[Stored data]
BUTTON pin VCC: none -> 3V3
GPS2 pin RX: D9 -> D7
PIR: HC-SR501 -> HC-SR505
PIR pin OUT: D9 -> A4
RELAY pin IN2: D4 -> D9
* * *
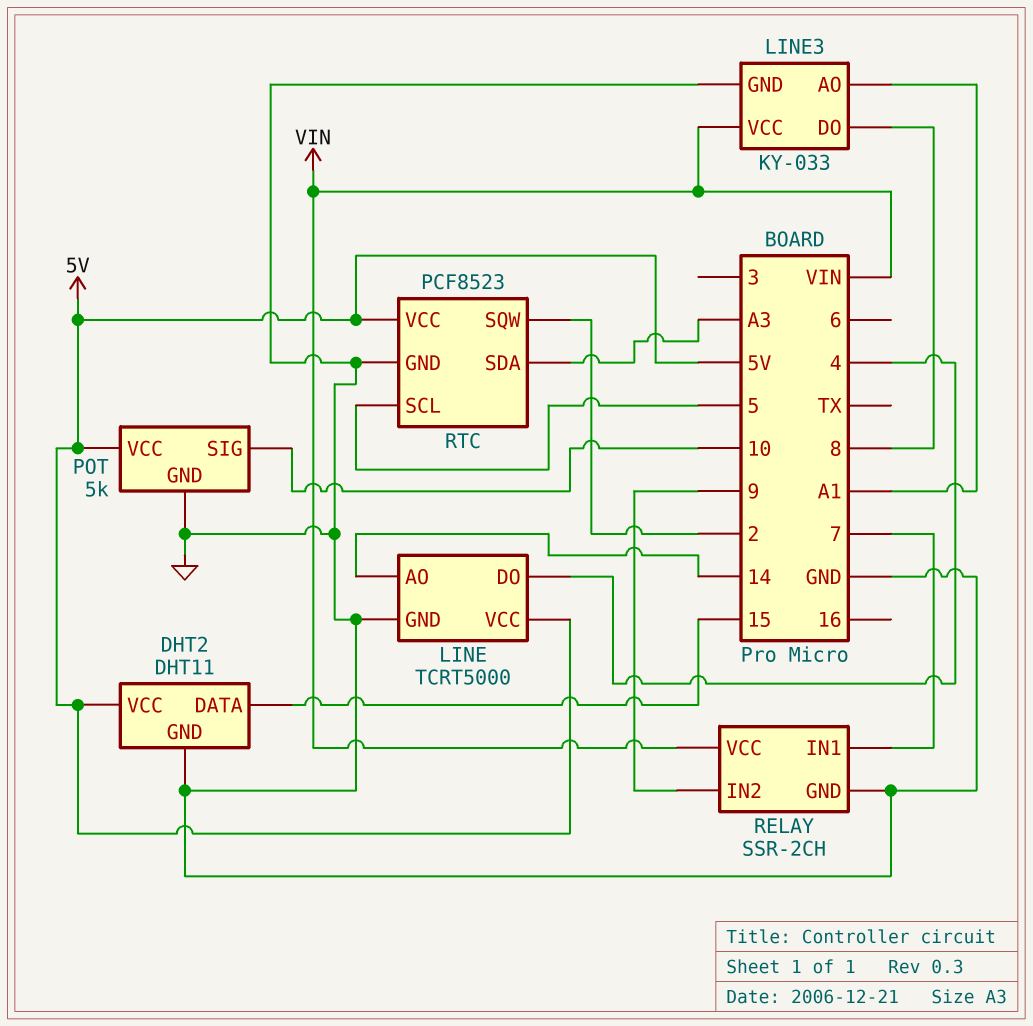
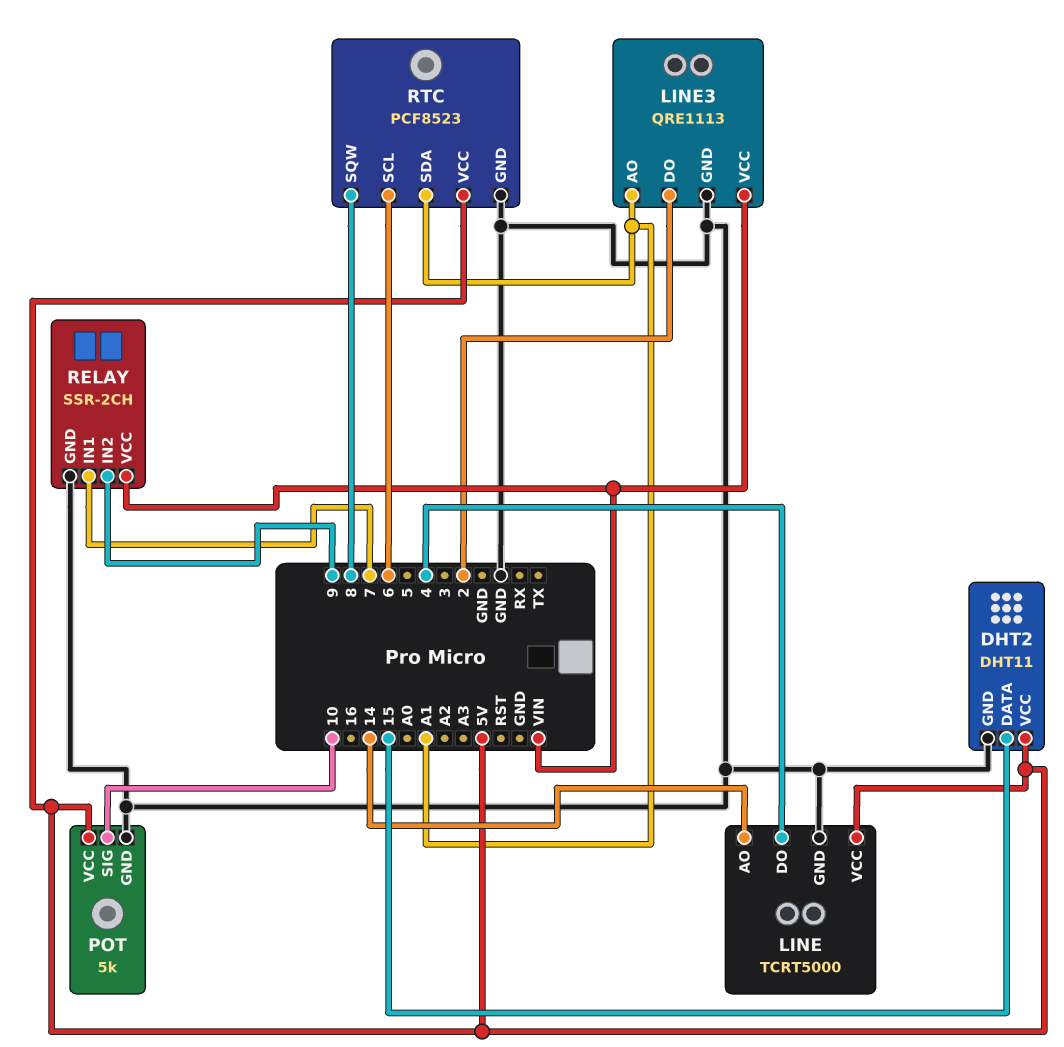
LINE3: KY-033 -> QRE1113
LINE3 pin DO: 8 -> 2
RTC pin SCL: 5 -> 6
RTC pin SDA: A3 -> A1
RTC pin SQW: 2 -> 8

### Exercise directions
Of the lines above, extract only those from the line with "PIR: HC-SR501 -> HC-SR505" to the line with "RELAY pin IN2: D4 -> D9", both included, exactly as written.

### Solution
PIR: HC-SR501 -> HC-SR505
PIR pin OUT: D9 -> A4
RELAY pin IN2: D4 -> D9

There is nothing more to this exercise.